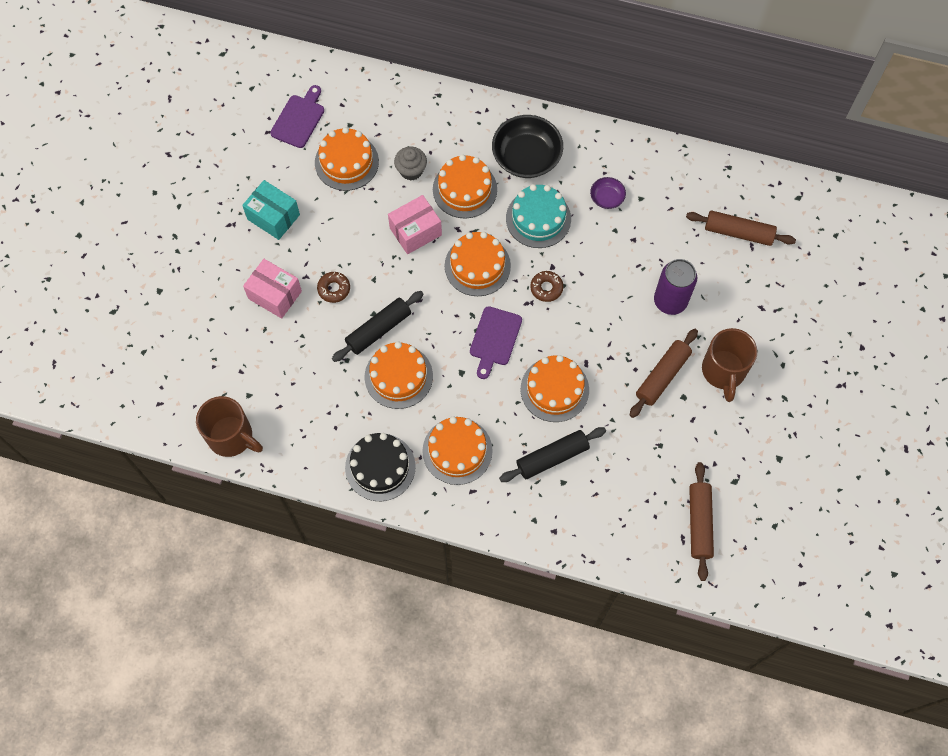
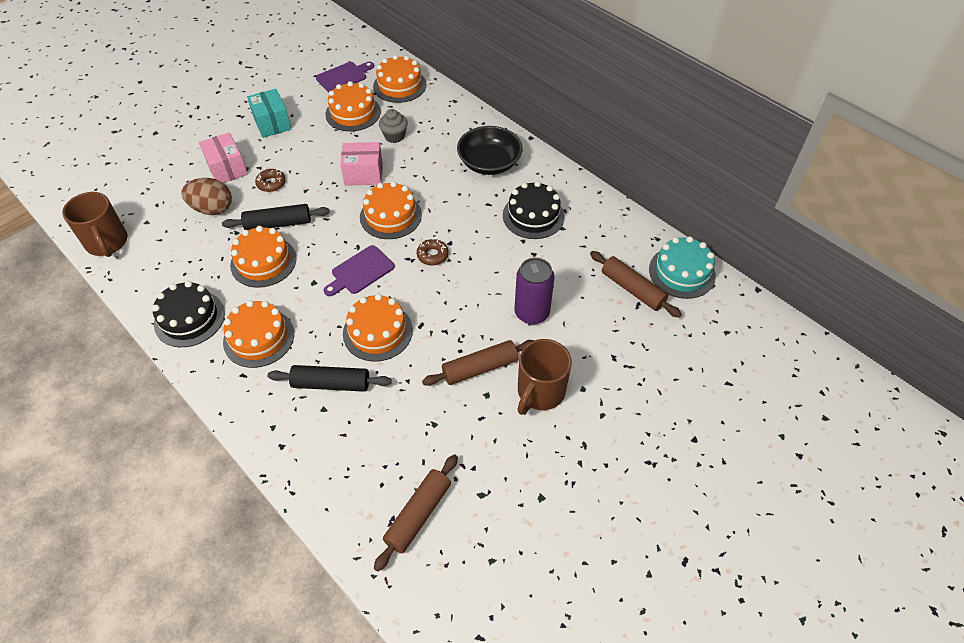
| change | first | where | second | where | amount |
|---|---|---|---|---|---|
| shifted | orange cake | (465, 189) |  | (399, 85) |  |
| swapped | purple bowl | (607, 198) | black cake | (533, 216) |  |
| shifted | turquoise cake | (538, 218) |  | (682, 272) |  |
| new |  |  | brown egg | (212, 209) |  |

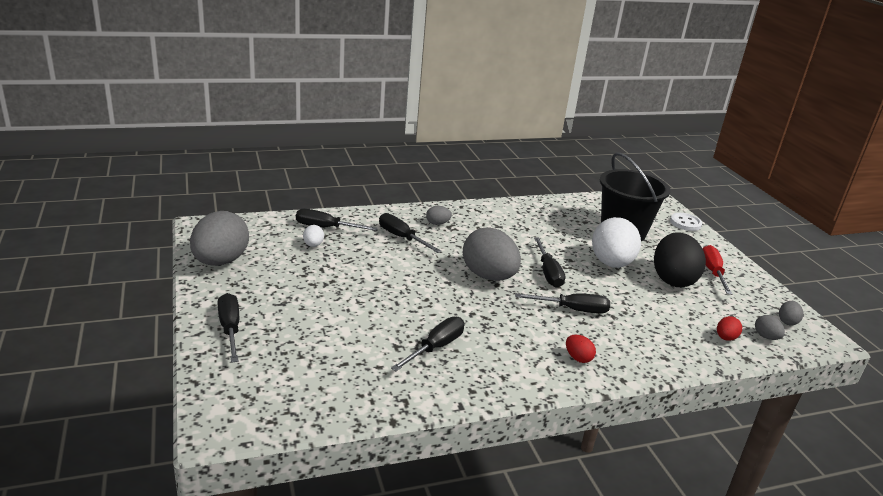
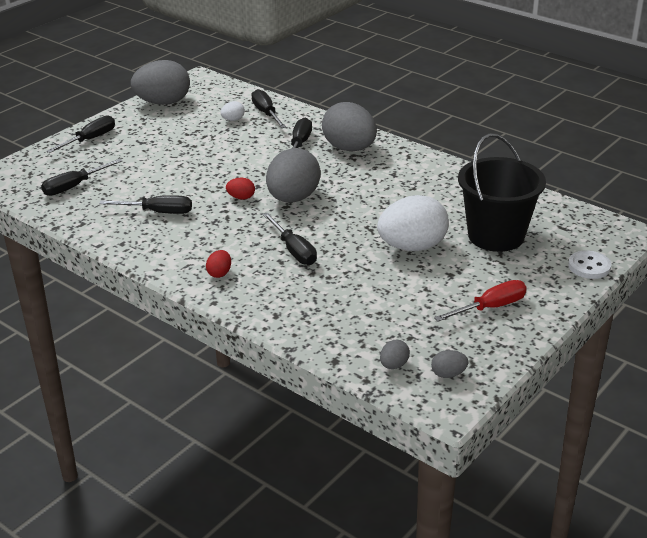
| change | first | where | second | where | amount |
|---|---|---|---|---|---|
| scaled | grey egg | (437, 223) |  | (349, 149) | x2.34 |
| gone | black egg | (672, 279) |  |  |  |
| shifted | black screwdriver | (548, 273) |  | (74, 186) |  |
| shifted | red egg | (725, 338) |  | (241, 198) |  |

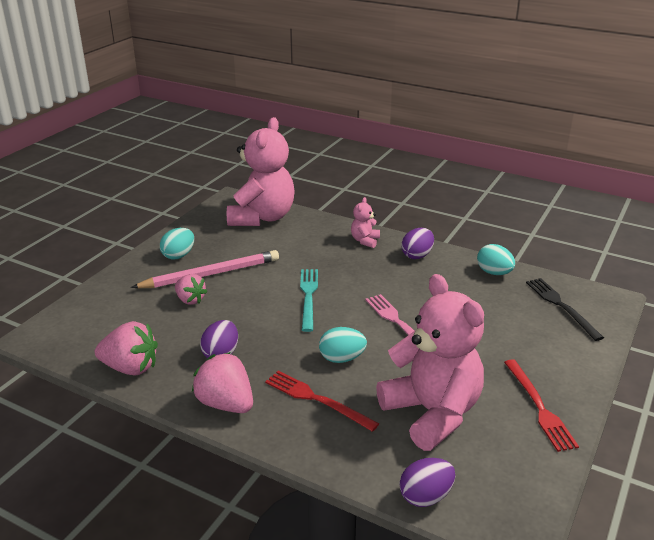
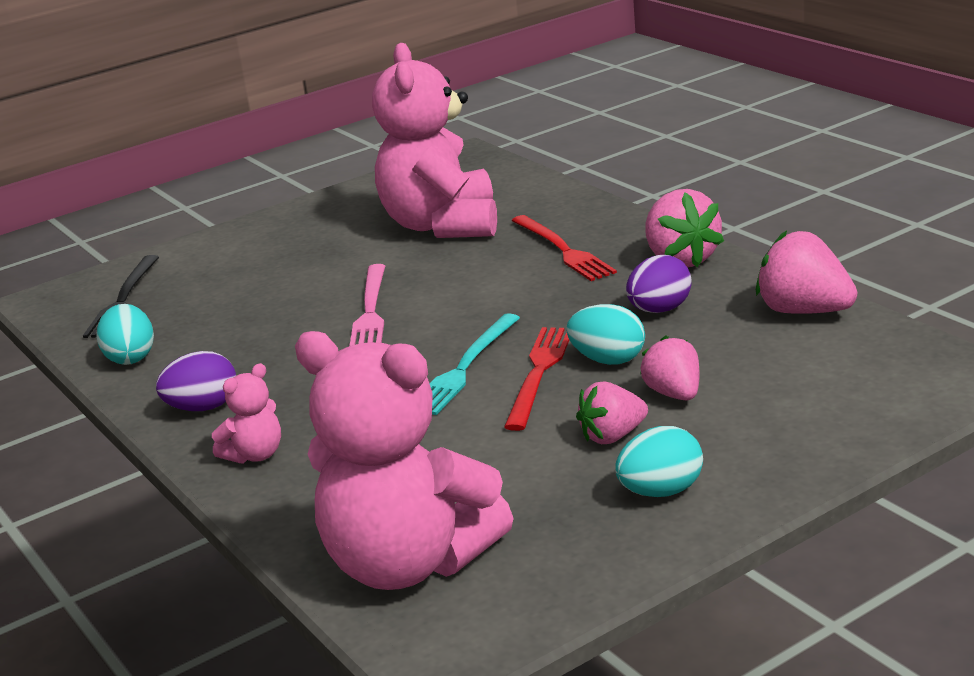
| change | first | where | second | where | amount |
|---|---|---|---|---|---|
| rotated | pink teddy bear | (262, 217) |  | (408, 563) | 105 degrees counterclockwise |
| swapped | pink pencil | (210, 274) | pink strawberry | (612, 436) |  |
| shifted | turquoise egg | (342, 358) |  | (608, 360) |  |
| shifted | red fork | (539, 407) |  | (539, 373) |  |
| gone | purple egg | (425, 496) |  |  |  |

++++++

# [What to work on]
Show the lines of the records that contain the word "black".

# [Exercise output]
| swapped | purple bowl | (607, 198) | black cake | (533, 216) |  |
| gone | black egg | (672, 279) |  |  |  |
| shifted | black screwdriver | (548, 273) |  | (74, 186) |  |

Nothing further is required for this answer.